#### SUPPLIED DATA

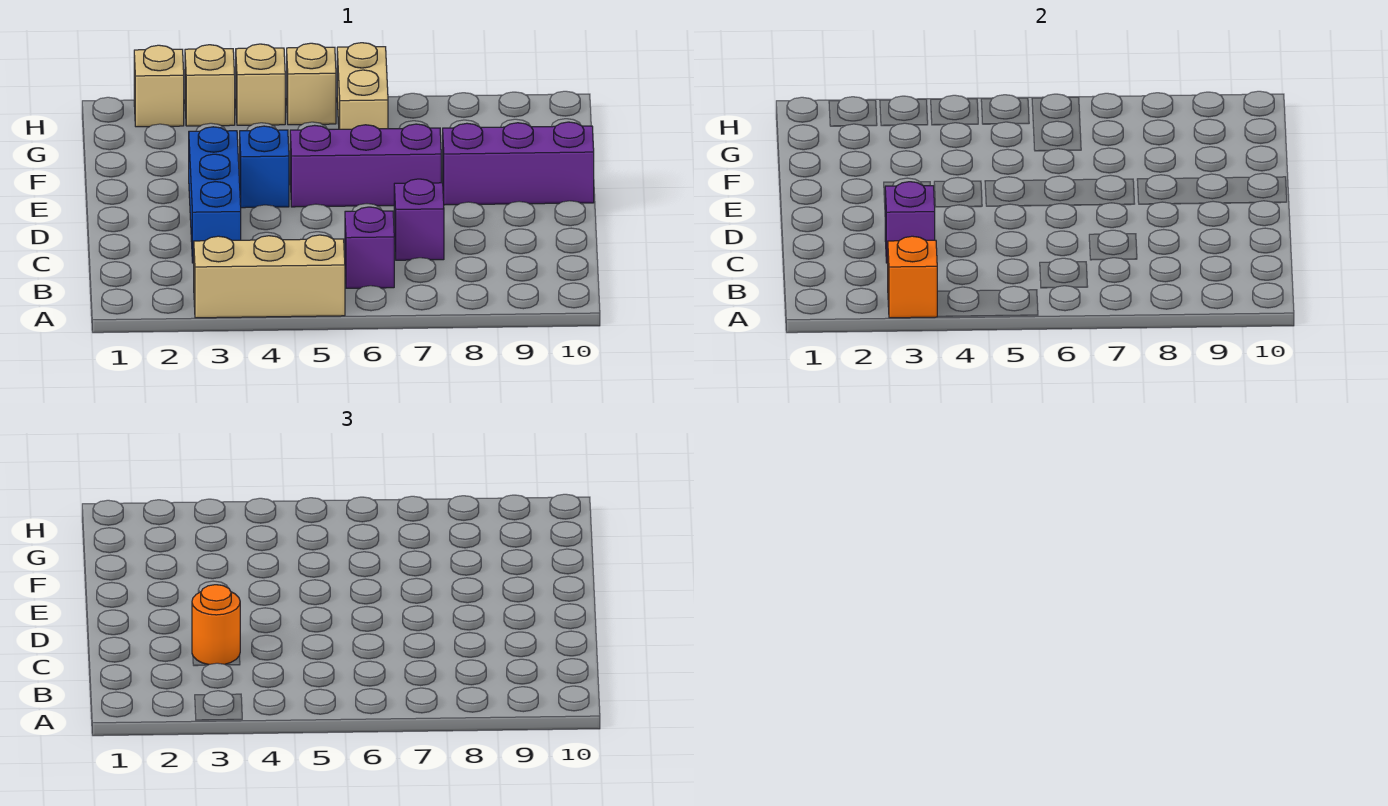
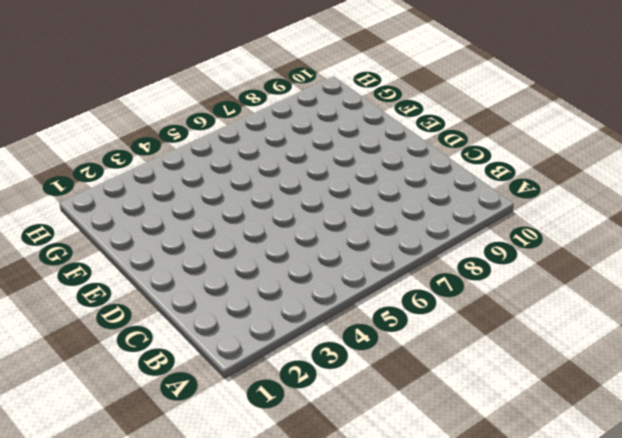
none -> tan brick A3:A5 level 1
none -> purple brick B6 level 1
none -> blue brick C3:E3 level 1

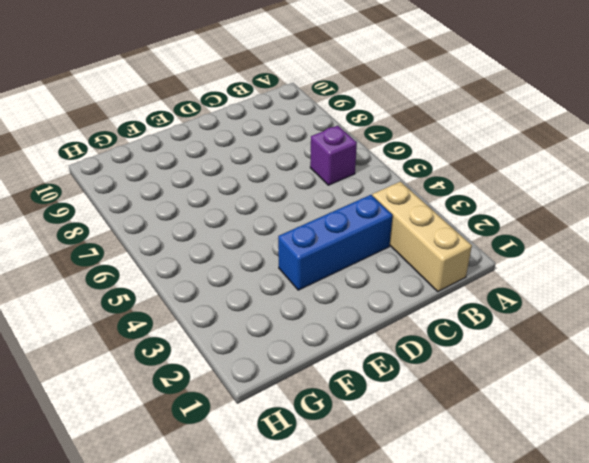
tan brick B1:B3 level 1 -> tan brick A3:A5 level 1
none -> purple brick C7 level 1
none -> blue brick E4 level 1
none -> purple brick E5:E7 level 1

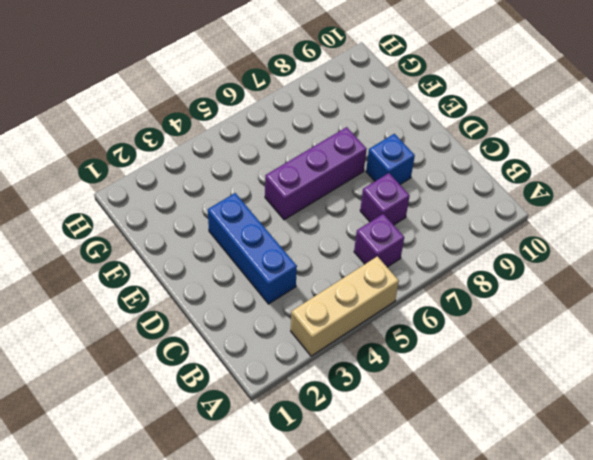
blue brick D8 level 1 -> blue brick E4 level 1
none -> purple brick E8:E10 level 1
none -> tan brick G6:H6 level 1
none -> tan brick H2 level 1

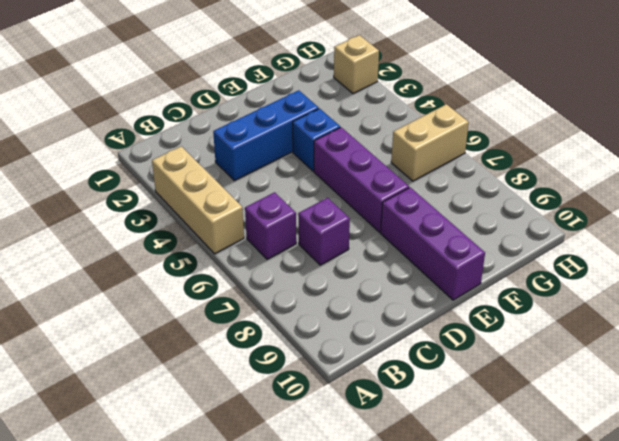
none -> tan brick H3 level 1
none -> tan brick H4 level 1
none -> tan brick H5 level 1

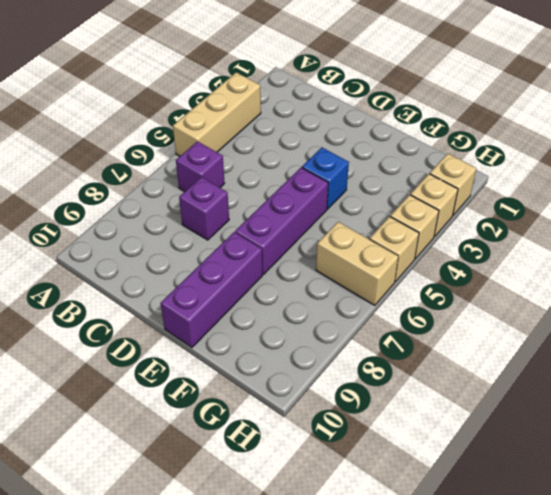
none -> blue brick C3:E3 level 1
none -> orange brick A3 level 2
none -> purple brick C3 level 2

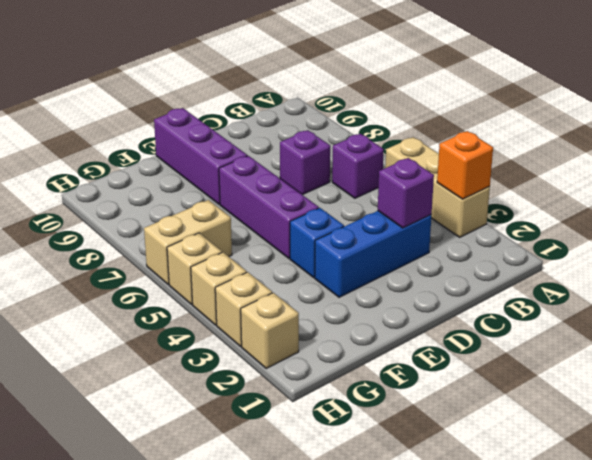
none -> orange round brick C3 level 3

########

### GOAL OF THE EXERCISE:
Output the line that contains "none -> purple brick C3 level 2" and every line after it to the end of the records, word for word, leaving out the pictures.

### RESULT OF THE EXERCISE:
none -> purple brick C3 level 2

none -> orange round brick C3 level 3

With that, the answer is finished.